Directive:
How many lines in the records below contain the word "cyan"? State only that number.

*** Exercise data ***

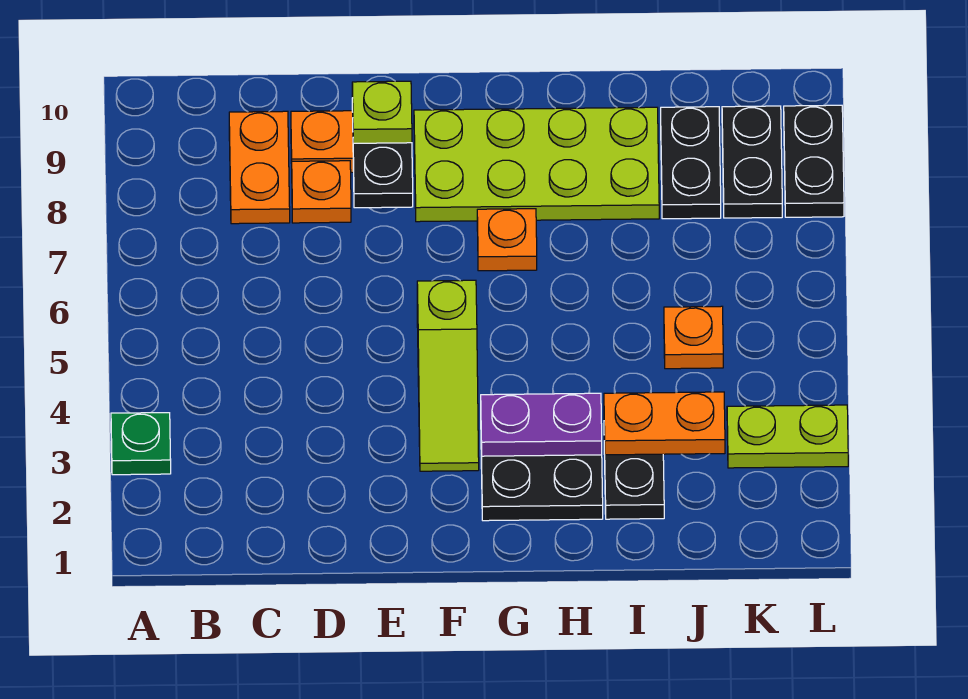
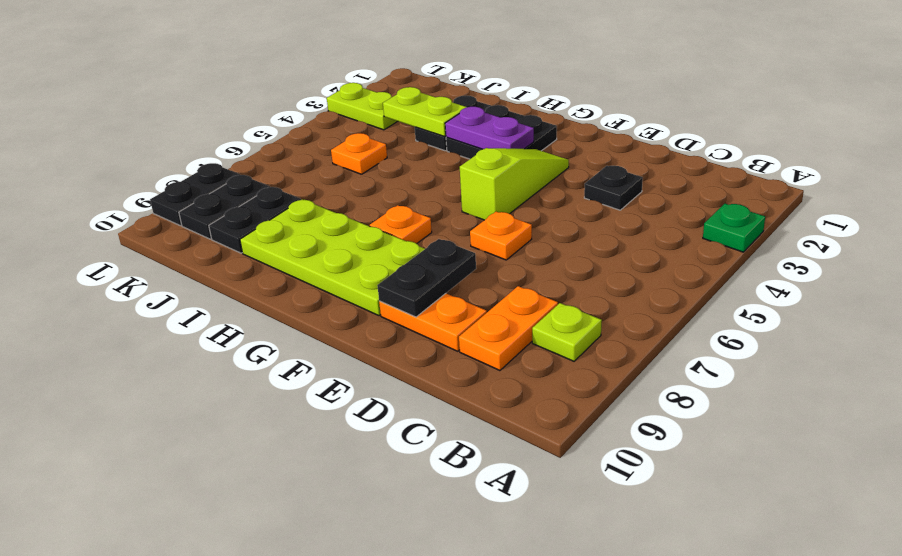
none -> black 1x1 plate [584,166,643,210]
orange 1x1 plate [292,161,351,223] -> orange 1x1 plate moved to [470,212,532,260]
lime 1x1 plate [352,81,412,143] -> lime 1x1 plate moved to [532,303,602,361]
orange 1x2 plate [604,392,725,455] -> lime 1x2 plate [383,87,467,136]

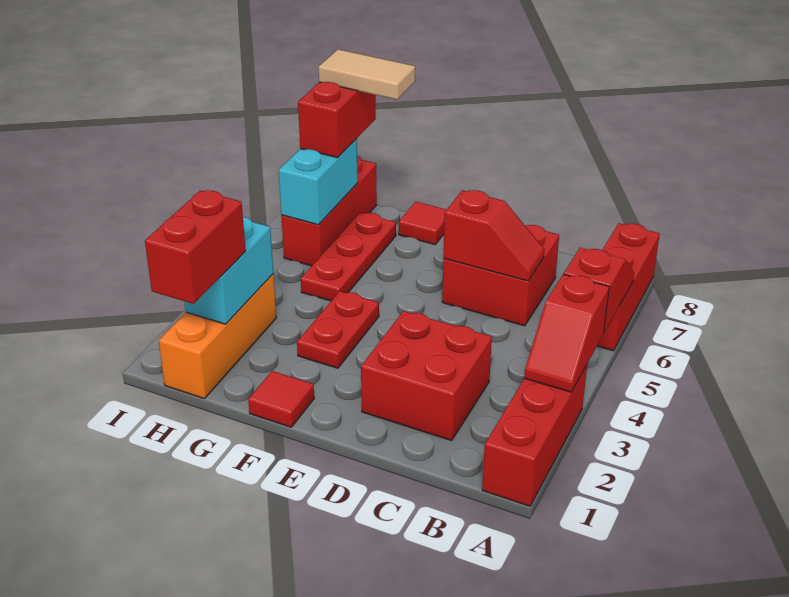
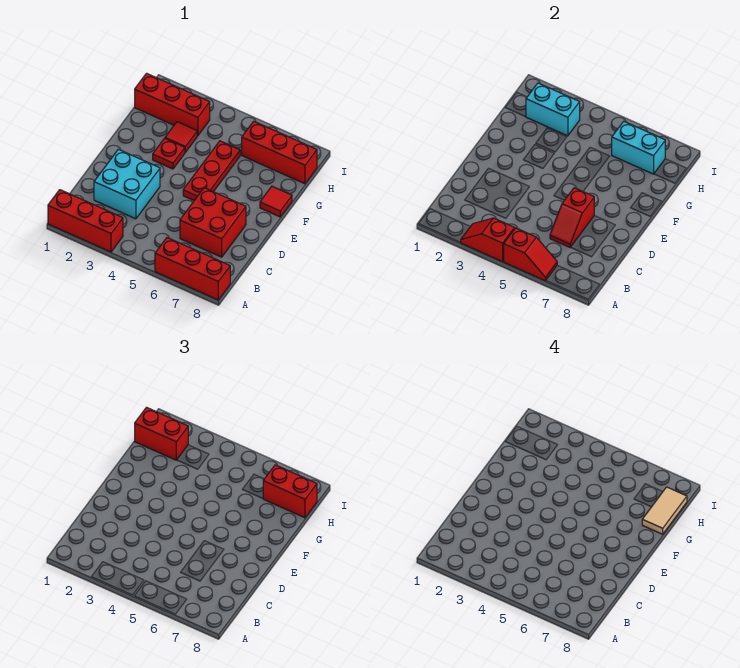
red 2x2 brick [361,311,492,441] -> cyan 2x2 brick [94,149,160,219]
red 1x1 tile [248,371,314,427] -> red 1x1 tile moved to [165,122,197,152]
red 1x2 plate [297,291,379,368] -> red 1x1 plate [153,138,185,169]
red 1x3 plate [301,213,396,301] -> red 1x3 plate turned to [183,141,240,200]
orange 1x3 brick [159,274,276,398] -> red 1x3 brick [135,73,210,136]

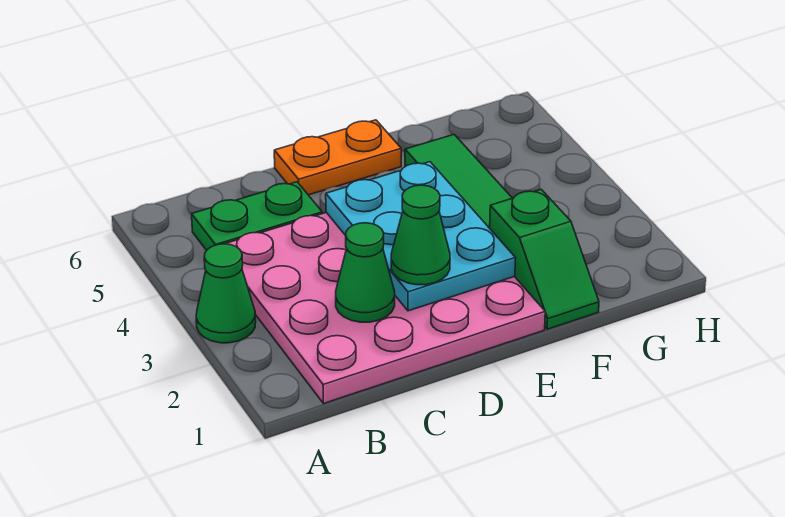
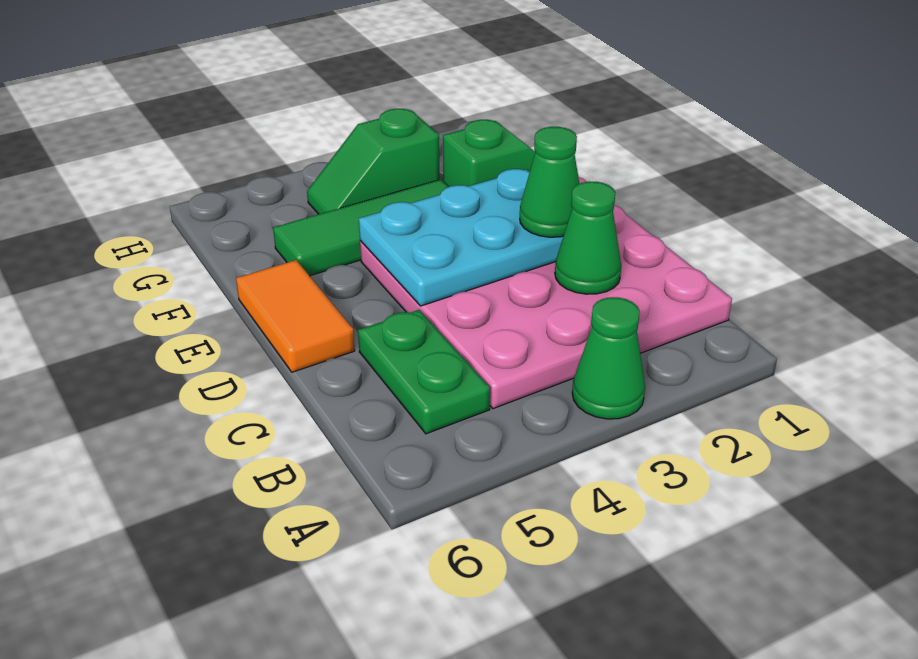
orange 1x2 plate [274,120,401,195] -> orange 1x2 tile [236,260,355,372]
none -> green 1x2 slope [307,109,439,214]

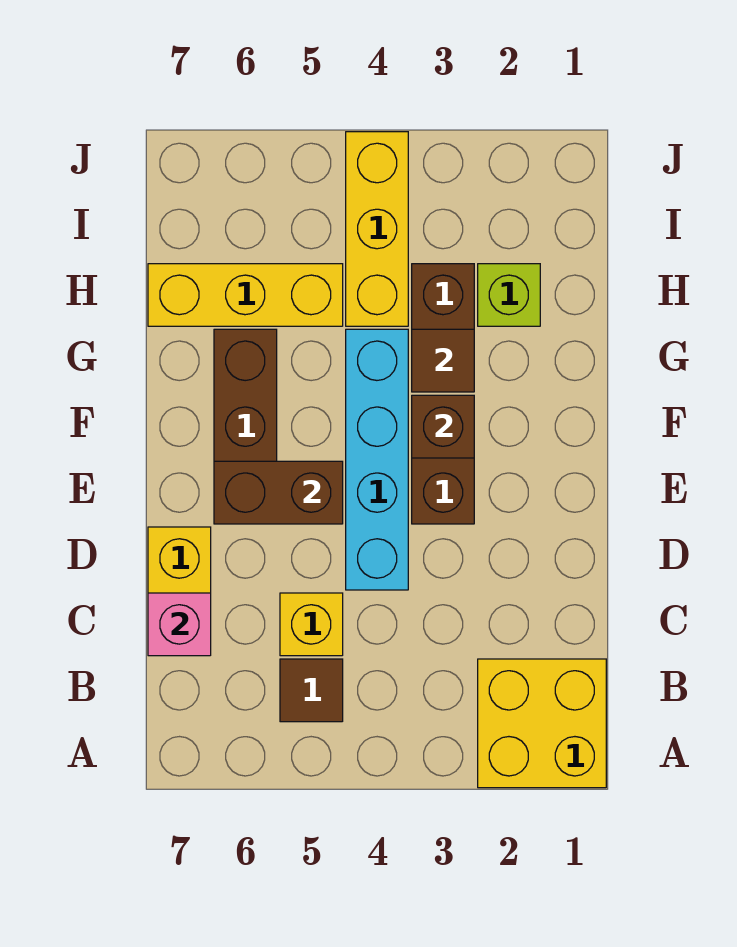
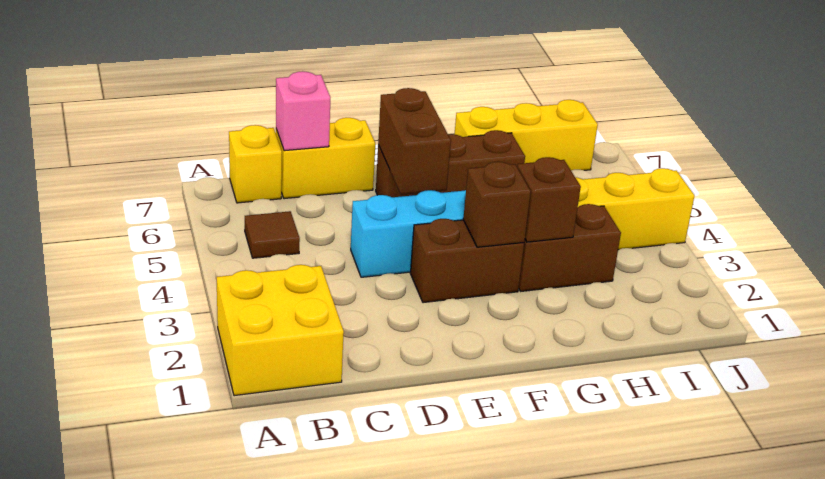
yellow 1x1 brick [280,593,343,656] -> yellow 1x1 brick moved to [229,125,282,203]
brown 1x1 tile [412,329,474,392] -> brown 1x1 brick [517,157,581,242]
lime 1x1 brick [478,264,540,326] -> none
yellow 1x3 brick [148,264,343,326] -> yellow 1x3 brick turned to [455,100,598,170]

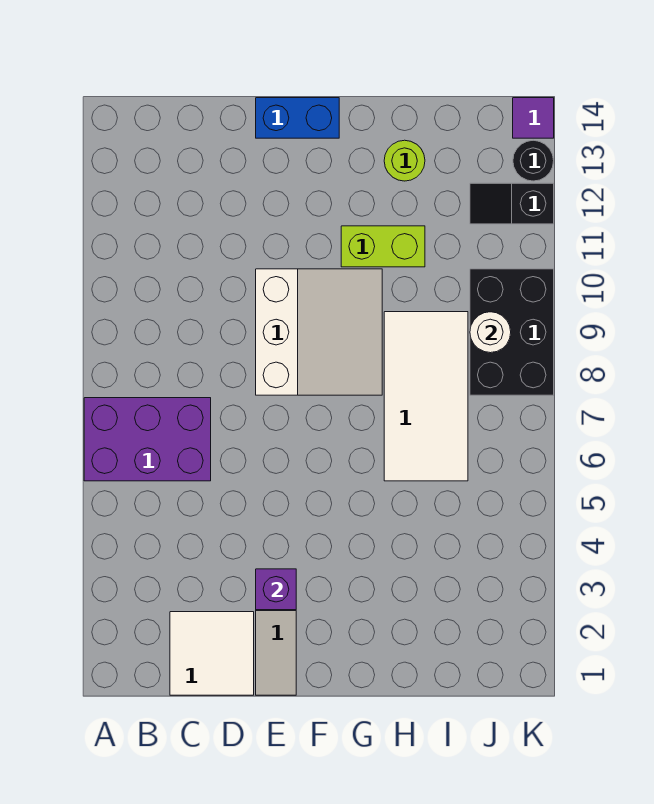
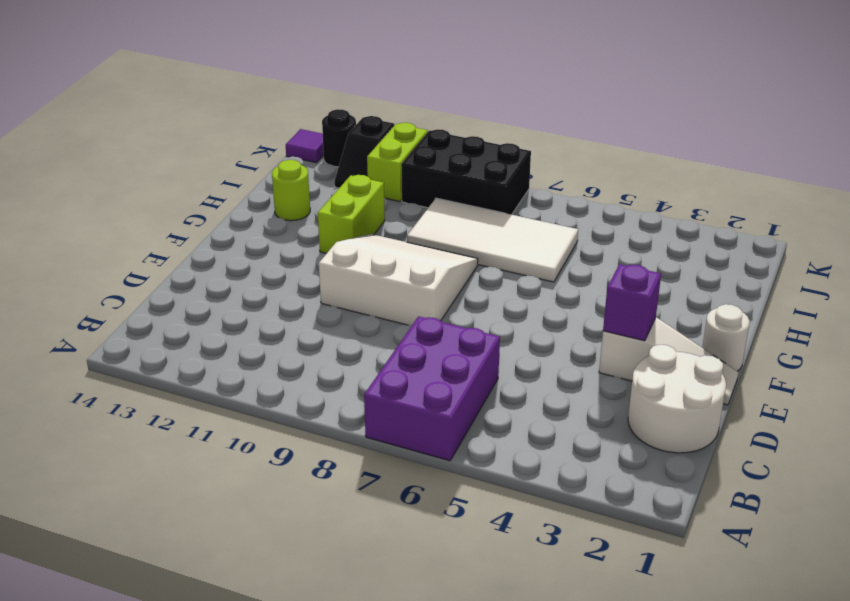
white 2x2 tile [170,612,254,695] -> white 2x2 round brick [628,345,726,453]
blue 1x2 brick [256,98,339,138] -> none
white 1x1 round brick [470,312,511,353] -> white 1x1 round brick moved to [702,304,750,371]
none -> lime 1x2 brick [367,123,428,201]

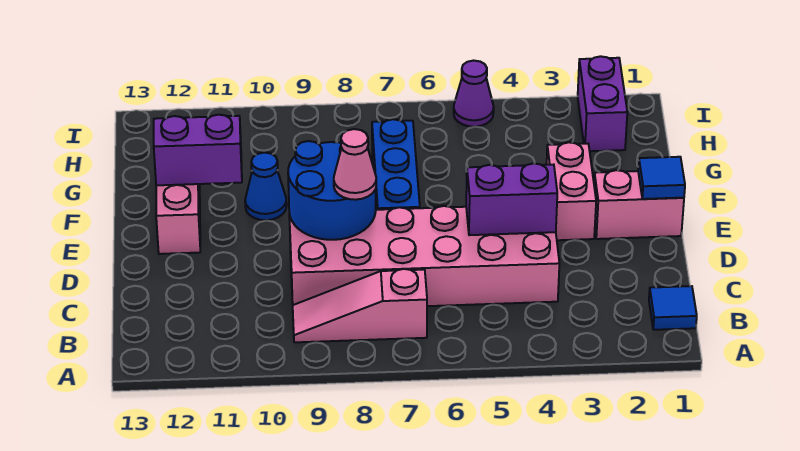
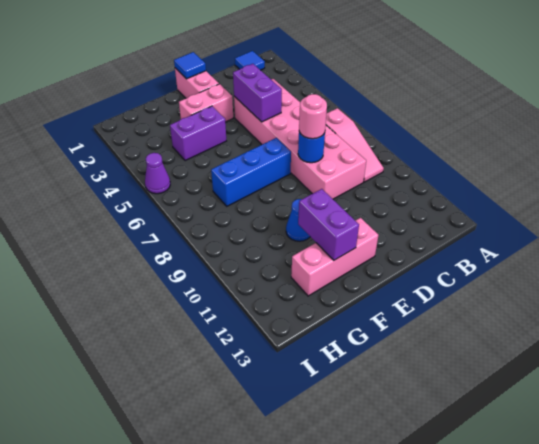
blue 2x2 round brick [288,141,376,240] -> blue 1x1 round brick [298,132,325,163]
pink 1x1 cone [334,129,376,200] -> pink 1x1 round brick [299,94,327,139]
purple 1x2 brick [578,56,627,151] -> purple 1x2 brick moved to [170,106,226,161]

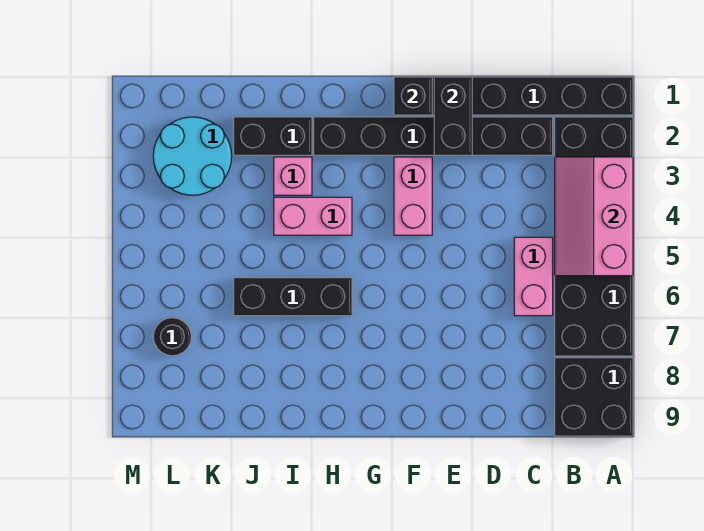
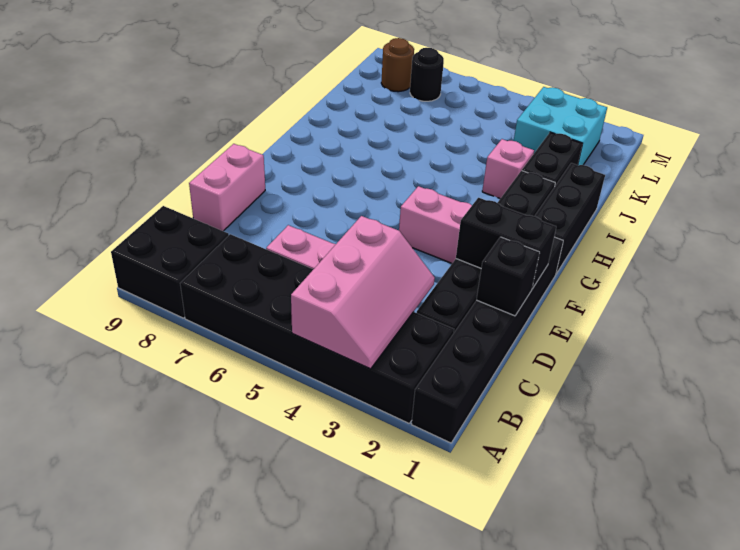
pink 2x3 slope [555,157,633,276] -> pink 2x3 slope turned to [291,216,435,369]
black 1x1 brick [394,77,432,115] -> black 1x1 brick moved to [476,237,540,316]
pink 1x2 brick [274,197,352,235] -> pink 1x2 brick moved to [189,144,265,231]
black 1x3 brick [234,278,352,316] -> black 1x3 brick moved to [535,163,605,274]
cyan 2x2 round brick [153,117,232,195] -> cyan 2x2 brick [514,87,607,165]
none -> brown 1x1 round brick [381,38,414,92]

*** End of Exercise data ***

Your response:
2